→ Activity: Output every line of the entries from the line containing "camera: 10 degrees left, 5 degrees up" through the last, exactly, with no other content.
──────── Records shown
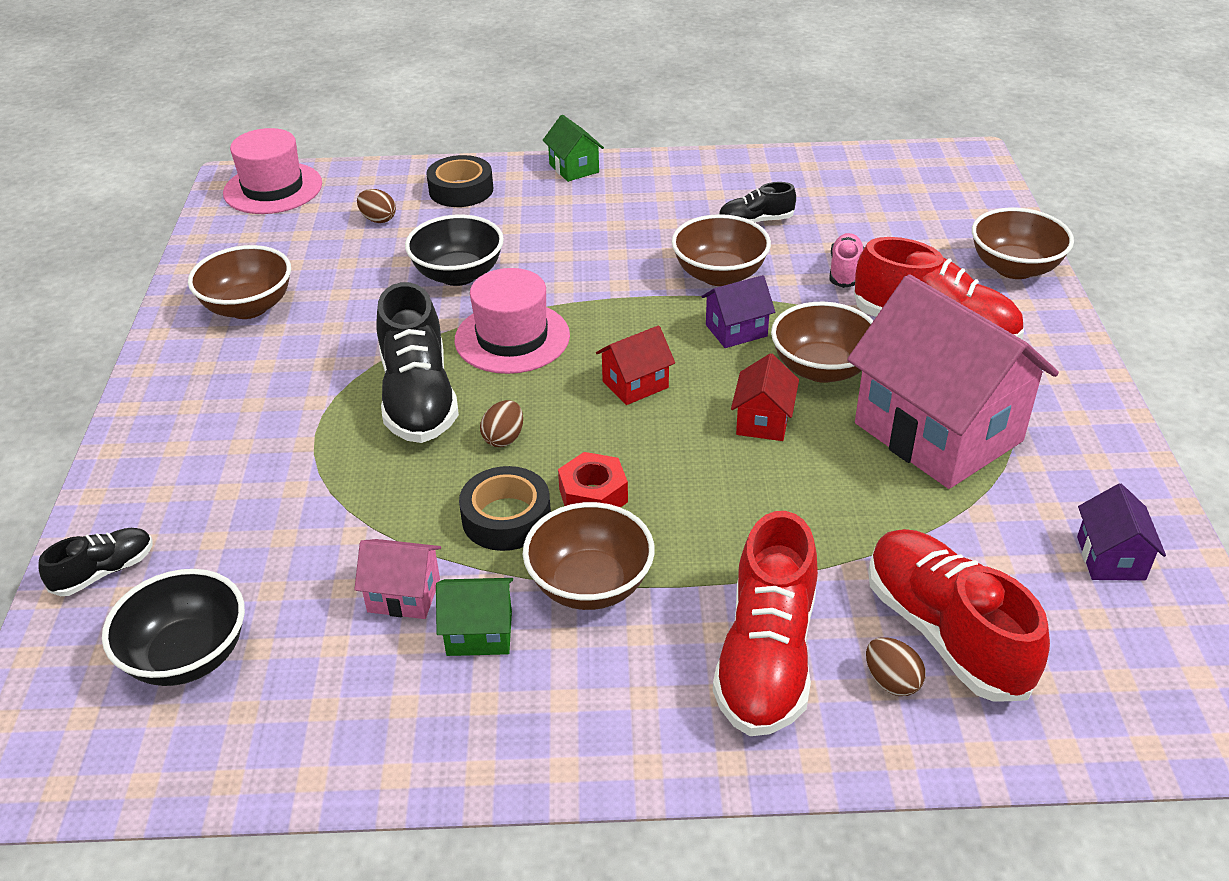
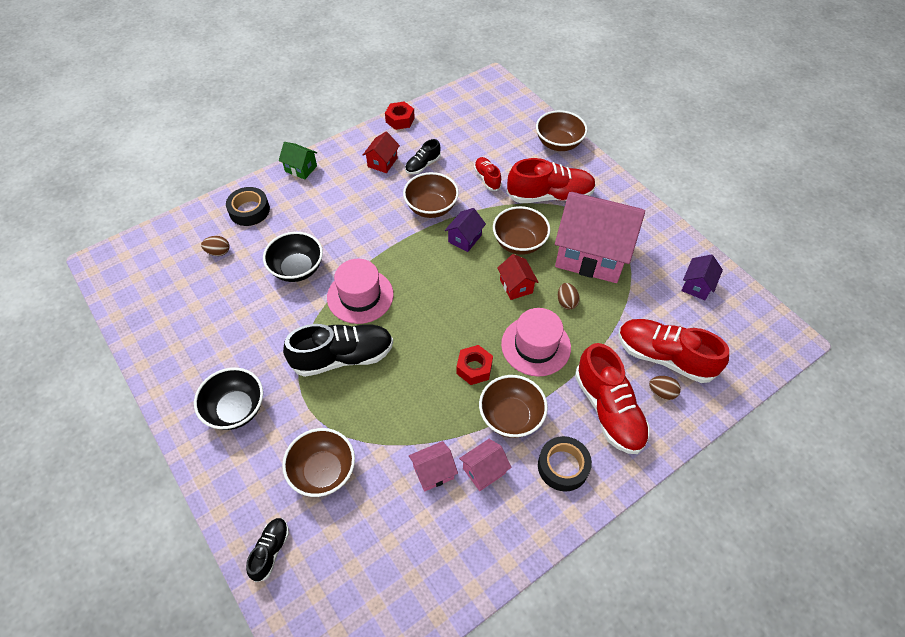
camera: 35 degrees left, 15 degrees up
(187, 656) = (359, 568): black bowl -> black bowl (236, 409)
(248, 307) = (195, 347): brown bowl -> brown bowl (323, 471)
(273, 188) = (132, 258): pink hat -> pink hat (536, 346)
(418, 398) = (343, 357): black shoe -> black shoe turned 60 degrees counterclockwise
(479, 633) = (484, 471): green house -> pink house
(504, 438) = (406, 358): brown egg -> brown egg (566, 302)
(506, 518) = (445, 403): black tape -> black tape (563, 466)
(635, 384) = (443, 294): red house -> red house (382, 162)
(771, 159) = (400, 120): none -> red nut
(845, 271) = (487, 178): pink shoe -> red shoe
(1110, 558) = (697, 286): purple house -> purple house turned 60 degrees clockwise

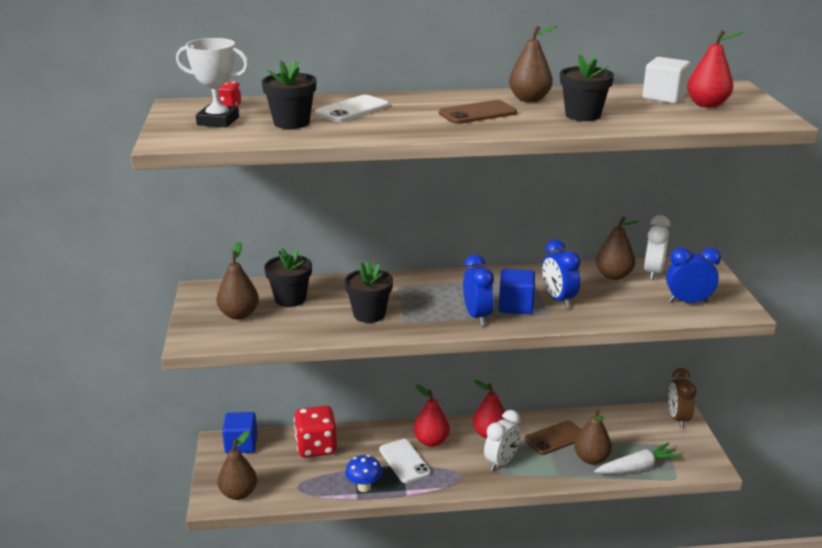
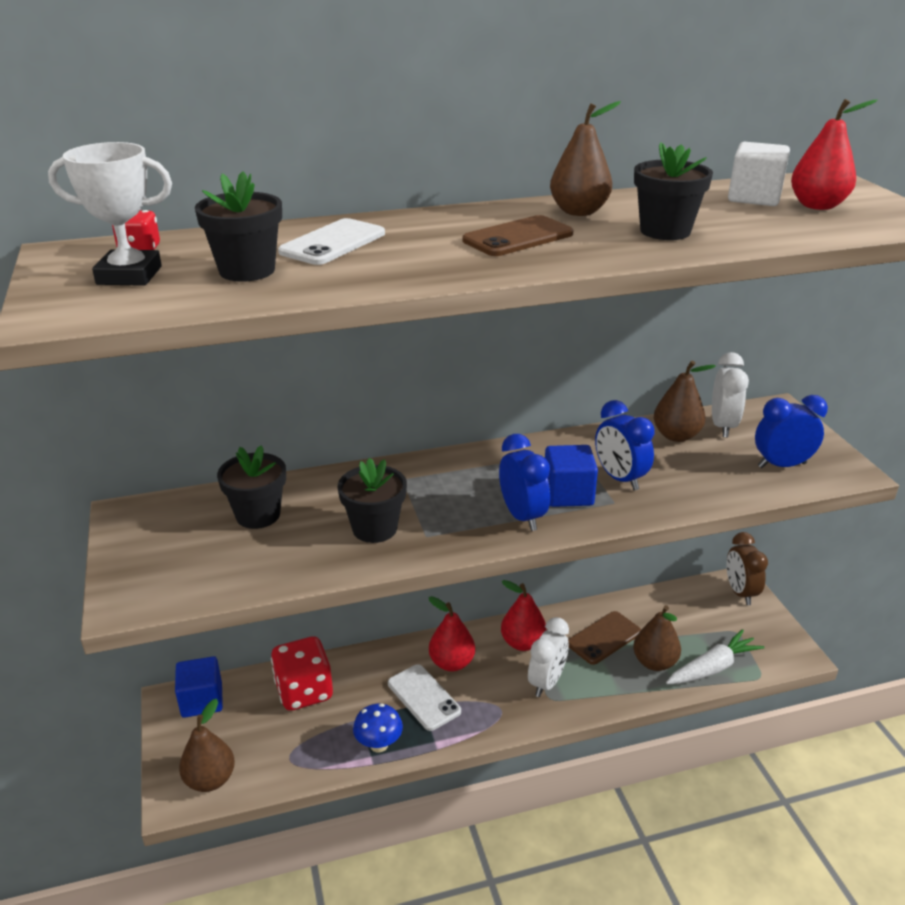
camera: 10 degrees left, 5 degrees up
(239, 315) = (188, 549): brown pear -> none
────────────────
→ Task output:
camera: 10 degrees left, 5 degrees up
(239, 315) = (188, 549): brown pear -> none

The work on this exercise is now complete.